### Exercise inputs
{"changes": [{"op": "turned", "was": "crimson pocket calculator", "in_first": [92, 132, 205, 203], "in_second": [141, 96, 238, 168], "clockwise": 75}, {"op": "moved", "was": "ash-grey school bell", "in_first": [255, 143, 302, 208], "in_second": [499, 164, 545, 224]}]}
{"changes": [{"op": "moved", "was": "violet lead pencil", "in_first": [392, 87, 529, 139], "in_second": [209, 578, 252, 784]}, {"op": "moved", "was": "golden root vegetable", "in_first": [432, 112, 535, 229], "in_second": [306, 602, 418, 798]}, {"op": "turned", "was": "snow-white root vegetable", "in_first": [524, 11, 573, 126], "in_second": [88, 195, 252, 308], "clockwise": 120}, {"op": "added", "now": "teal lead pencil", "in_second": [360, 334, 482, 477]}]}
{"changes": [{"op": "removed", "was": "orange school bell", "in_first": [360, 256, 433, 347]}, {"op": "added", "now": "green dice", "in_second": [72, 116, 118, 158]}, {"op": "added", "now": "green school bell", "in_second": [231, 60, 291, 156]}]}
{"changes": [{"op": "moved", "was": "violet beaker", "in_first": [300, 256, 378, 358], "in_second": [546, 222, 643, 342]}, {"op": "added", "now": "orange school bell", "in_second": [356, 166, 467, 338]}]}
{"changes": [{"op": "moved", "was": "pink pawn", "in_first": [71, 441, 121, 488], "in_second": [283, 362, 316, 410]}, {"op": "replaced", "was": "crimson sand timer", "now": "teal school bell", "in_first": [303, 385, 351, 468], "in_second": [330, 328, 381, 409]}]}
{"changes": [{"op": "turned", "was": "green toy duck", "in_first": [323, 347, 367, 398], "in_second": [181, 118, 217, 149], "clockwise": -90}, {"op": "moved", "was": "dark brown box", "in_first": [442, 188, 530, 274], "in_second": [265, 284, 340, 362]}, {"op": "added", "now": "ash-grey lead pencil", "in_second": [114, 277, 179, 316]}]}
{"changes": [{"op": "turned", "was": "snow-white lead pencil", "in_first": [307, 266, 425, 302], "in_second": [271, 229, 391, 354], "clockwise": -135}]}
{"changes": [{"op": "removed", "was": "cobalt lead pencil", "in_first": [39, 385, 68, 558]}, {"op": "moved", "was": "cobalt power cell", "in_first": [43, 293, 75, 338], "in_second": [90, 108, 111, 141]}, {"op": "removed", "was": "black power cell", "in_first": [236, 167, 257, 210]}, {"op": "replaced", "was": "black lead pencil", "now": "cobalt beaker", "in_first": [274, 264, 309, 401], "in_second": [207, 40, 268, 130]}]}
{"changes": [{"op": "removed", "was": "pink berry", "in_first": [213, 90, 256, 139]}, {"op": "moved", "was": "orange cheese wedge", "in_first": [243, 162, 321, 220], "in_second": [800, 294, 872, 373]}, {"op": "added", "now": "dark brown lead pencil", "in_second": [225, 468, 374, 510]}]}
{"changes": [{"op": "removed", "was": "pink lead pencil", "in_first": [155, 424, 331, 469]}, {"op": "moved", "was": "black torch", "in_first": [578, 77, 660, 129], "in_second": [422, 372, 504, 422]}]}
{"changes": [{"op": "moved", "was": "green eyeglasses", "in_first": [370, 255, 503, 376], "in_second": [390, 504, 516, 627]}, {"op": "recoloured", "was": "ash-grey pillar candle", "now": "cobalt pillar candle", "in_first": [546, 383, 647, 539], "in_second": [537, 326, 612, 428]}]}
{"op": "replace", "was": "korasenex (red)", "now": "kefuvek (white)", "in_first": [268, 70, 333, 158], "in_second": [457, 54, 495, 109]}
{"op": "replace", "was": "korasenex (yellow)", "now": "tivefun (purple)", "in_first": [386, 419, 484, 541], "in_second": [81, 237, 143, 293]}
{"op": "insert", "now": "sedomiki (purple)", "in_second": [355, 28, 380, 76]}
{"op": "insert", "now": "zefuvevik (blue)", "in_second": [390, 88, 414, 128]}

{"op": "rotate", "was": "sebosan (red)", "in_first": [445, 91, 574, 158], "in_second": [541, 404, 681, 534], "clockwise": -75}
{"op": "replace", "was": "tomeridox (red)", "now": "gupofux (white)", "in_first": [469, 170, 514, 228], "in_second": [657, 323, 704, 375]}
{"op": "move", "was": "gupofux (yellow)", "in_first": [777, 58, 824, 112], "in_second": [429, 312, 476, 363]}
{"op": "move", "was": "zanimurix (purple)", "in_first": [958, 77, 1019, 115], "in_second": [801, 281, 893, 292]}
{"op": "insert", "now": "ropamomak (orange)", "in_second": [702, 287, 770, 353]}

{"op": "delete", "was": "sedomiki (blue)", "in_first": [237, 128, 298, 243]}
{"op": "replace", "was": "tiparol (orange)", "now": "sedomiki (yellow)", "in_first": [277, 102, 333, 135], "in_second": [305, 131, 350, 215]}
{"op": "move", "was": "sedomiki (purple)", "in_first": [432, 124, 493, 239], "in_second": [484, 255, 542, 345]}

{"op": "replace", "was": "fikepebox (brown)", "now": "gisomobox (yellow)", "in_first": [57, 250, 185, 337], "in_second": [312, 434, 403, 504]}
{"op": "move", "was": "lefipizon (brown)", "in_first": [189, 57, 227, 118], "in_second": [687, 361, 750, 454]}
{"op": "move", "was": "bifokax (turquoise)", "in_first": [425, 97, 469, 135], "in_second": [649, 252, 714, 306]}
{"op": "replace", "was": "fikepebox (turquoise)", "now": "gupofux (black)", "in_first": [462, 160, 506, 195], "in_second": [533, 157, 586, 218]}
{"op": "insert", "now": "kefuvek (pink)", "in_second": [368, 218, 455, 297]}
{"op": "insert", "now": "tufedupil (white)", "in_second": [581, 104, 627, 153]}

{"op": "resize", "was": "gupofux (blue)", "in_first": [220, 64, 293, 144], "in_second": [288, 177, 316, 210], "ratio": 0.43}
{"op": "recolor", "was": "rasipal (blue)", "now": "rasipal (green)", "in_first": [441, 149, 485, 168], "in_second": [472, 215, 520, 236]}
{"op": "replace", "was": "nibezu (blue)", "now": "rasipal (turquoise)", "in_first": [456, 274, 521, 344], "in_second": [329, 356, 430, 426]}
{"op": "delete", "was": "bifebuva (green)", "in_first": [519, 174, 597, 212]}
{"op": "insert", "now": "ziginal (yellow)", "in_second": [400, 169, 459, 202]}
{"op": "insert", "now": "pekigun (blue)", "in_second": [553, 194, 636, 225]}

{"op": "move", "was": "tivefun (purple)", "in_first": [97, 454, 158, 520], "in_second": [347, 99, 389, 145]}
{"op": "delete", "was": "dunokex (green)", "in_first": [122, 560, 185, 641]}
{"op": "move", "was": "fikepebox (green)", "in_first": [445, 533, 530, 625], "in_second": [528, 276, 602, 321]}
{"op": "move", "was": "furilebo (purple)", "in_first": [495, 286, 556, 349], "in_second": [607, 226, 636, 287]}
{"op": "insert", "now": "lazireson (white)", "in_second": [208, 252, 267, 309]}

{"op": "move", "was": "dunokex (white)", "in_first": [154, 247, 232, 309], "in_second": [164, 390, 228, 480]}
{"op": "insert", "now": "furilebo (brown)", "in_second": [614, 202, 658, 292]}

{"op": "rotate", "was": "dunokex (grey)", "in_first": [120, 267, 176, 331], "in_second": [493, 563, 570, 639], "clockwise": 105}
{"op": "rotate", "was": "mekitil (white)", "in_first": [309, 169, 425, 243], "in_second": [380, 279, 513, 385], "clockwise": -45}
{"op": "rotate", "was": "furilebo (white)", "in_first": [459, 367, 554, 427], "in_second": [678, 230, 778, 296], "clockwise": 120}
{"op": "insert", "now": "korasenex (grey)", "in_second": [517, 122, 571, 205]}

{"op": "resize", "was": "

### Work task
Print every record exactly as it was given.

### Expected output
{"changes": [{"op": "turned", "was": "crimson pocket calculator", "in_first": [92, 132, 205, 203], "in_second": [141, 96, 238, 168], "clockwise": 75}, {"op": "moved", "was": "ash-grey school bell", "in_first": [255, 143, 302, 208], "in_second": [499, 164, 545, 224]}]}
{"changes": [{"op": "moved", "was": "violet lead pencil", "in_first": [392, 87, 529, 139], "in_second": [209, 578, 252, 784]}, {"op": "moved", "was": "golden root vegetable", "in_first": [432, 112, 535, 229], "in_second": [306, 602, 418, 798]}, {"op": "turned", "was": "snow-white root vegetable", "in_first": [524, 11, 573, 126], "in_second": [88, 195, 252, 308], "clockwise": 120}, {"op": "added", "now": "teal lead pencil", "in_second": [360, 334, 482, 477]}]}
{"changes": [{"op": "removed", "was": "orange school bell", "in_first": [360, 256, 433, 347]}, {"op": "added", "now": "green dice", "in_second": [72, 116, 118, 158]}, {"op": "added", "now": "green school bell", "in_second": [231, 60, 291, 156]}]}
{"changes": [{"op": "moved", "was": "violet beaker", "in_first": [300, 256, 378, 358], "in_second": [546, 222, 643, 342]}, {"op": "added", "now": "orange school bell", "in_second": [356, 166, 467, 338]}]}
{"changes": [{"op": "moved", "was": "pink pawn", "in_first": [71, 441, 121, 488], "in_second": [283, 362, 316, 410]}, {"op": "replaced", "was": "crimson sand timer", "now": "teal school bell", "in_first": [303, 385, 351, 468], "in_second": [330, 328, 381, 409]}]}
{"changes": [{"op": "turned", "was": "green toy duck", "in_first": [323, 347, 367, 398], "in_second": [181, 118, 217, 149], "clockwise": -90}, {"op": "moved", "was": "dark brown box", "in_first": [442, 188, 530, 274], "in_second": [265, 284, 340, 362]}, {"op": "added", "now": "ash-grey lead pencil", "in_second": [114, 277, 179, 316]}]}
{"changes": [{"op": "turned", "was": "snow-white lead pencil", "in_first": [307, 266, 425, 302], "in_second": [271, 229, 391, 354], "clockwise": -135}]}
{"changes": [{"op": "removed", "was": "cobalt lead pencil", "in_first": [39, 385, 68, 558]}, {"op": "moved", "was": "cobalt power cell", "in_first": [43, 293, 75, 338], "in_second": [90, 108, 111, 141]}, {"op": "removed", "was": "black power cell", "in_first": [236, 167, 257, 210]}, {"op": "replaced", "was": "black lead pencil", "now": "cobalt beaker", "in_first": [274, 264, 309, 401], "in_second": [207, 40, 268, 130]}]}
{"changes": [{"op": "removed", "was": "pink berry", "in_first": [213, 90, 256, 139]}, {"op": "moved", "was": "orange cheese wedge", "in_first": [243, 162, 321, 220], "in_second": [800, 294, 872, 373]}, {"op": "added", "now": "dark brown lead pencil", "in_second": [225, 468, 374, 510]}]}
{"changes": [{"op": "removed", "was": "pink lead pencil", "in_first": [155, 424, 331, 469]}, {"op": "moved", "was": "black torch", "in_first": [578, 77, 660, 129], "in_second": [422, 372, 504, 422]}]}
{"changes": [{"op": "moved", "was": "green eyeglasses", "in_first": [370, 255, 503, 376], "in_second": [390, 504, 516, 627]}, {"op": "recoloured", "was": "ash-grey pillar candle", "now": "cobalt pillar candle", "in_first": [546, 383, 647, 539], "in_second": [537, 326, 612, 428]}]}
{"op": "replace", "was": "korasenex (red)", "now": "kefuvek (white)", "in_first": [268, 70, 333, 158], "in_second": [457, 54, 495, 109]}
{"op": "replace", "was": "korasenex (yellow)", "now": "tivefun (purple)", "in_first": [386, 419, 484, 541], "in_second": [81, 237, 143, 293]}
{"op": "insert", "now": "sedomiki (purple)", "in_second": [355, 28, 380, 76]}
{"op": "insert", "now": "zefuvevik (blue)", "in_second": [390, 88, 414, 128]}

{"op": "rotate", "was": "sebosan (red)", "in_first": [445, 91, 574, 158], "in_second": [541, 404, 681, 534], "clockwise": -75}
{"op": "replace", "was": "tomeridox (red)", "now": "gupofux (white)", "in_first": [469, 170, 514, 228], "in_second": [657, 323, 704, 375]}
{"op": "move", "was": "gupofux (yellow)", "in_first": [777, 58, 824, 112], "in_second": [429, 312, 476, 363]}
{"op": "move", "was": "zanimurix (purple)", "in_first": [958, 77, 1019, 115], "in_second": [801, 281, 893, 292]}
{"op": "insert", "now": "ropamomak (orange)", "in_second": [702, 287, 770, 353]}

{"op": "delete", "was": "sedomiki (blue)", "in_first": [237, 128, 298, 243]}
{"op": "replace", "was": "tiparol (orange)", "now": "sedomiki (yellow)", "in_first": [277, 102, 333, 135], "in_second": [305, 131, 350, 215]}
{"op": "move", "was": "sedomiki (purple)", "in_first": [432, 124, 493, 239], "in_second": [484, 255, 542, 345]}

{"op": "replace", "was": "fikepebox (brown)", "now": "gisomobox (yellow)", "in_first": [57, 250, 185, 337], "in_second": [312, 434, 403, 504]}
{"op": "move", "was": "lefipizon (brown)", "in_first": [189, 57, 227, 118], "in_second": [687, 361, 750, 454]}
{"op": "move", "was": "bifokax (turquoise)", "in_first": [425, 97, 469, 135], "in_second": [649, 252, 714, 306]}
{"op": "replace", "was": "fikepebox (turquoise)", "now": "gupofux (black)", "in_first": [462, 160, 506, 195], "in_second": [533, 157, 586, 218]}
{"op": "insert", "now": "kefuvek (pink)", "in_second": [368, 218, 455, 297]}
{"op": "insert", "now": "tufedupil (white)", "in_second": [581, 104, 627, 153]}

{"op": "resize", "was": "gupofux (blue)", "in_first": [220, 64, 293, 144], "in_second": [288, 177, 316, 210], "ratio": 0.43}
{"op": "recolor", "was": "rasipal (blue)", "now": "rasipal (green)", "in_first": [441, 149, 485, 168], "in_second": [472, 215, 520, 236]}
{"op": "replace", "was": "nibezu (blue)", "now": "rasipal (turquoise)", "in_first": [456, 274, 521, 344], "in_second": [329, 356, 430, 426]}
{"op": "delete", "was": "bifebuva (green)", "in_first": [519, 174, 597, 212]}
{"op": "insert", "now": "ziginal (yellow)", "in_second": [400, 169, 459, 202]}
{"op": "insert", "now": "pekigun (blue)", "in_second": [553, 194, 636, 225]}

{"op": "move", "was": "tivefun (purple)", "in_first": [97, 454, 158, 520], "in_second": [347, 99, 389, 145]}
{"op": "delete", "was": "dunokex (green)", "in_first": [122, 560, 185, 641]}
{"op": "move", "was": "fikepebox (green)", "in_first": [445, 533, 530, 625], "in_second": [528, 276, 602, 321]}
{"op": "move", "was": "furilebo (purple)", "in_first": [495, 286, 556, 349], "in_second": [607, 226, 636, 287]}
{"op": "insert", "now": "lazireson (white)", "in_second": [208, 252, 267, 309]}

{"op": "move", "was": "dunokex (white)", "in_first": [154, 247, 232, 309], "in_second": [164, 390, 228, 480]}
{"op": "insert", "now": "furilebo (brown)", "in_second": [614, 202, 658, 292]}

{"op": "rotate", "was": "dunokex (grey)", "in_first": [120, 267, 176, 331], "in_second": [493, 563, 570, 639], "clockwise": 105}
{"op": "rotate", "was": "mekitil (white)", "in_first": [309, 169, 425, 243], "in_second": [380, 279, 513, 385], "clockwise": -45}
{"op": "rotate", "was": "furilebo (white)", "in_first": [459, 367, 554, 427], "in_second": [678, 230, 778, 296], "clockwise": 120}
{"op": "insert", "now": "korasenex (grey)", "in_second": [517, 122, 571, 205]}

{"op": "resize", "was": "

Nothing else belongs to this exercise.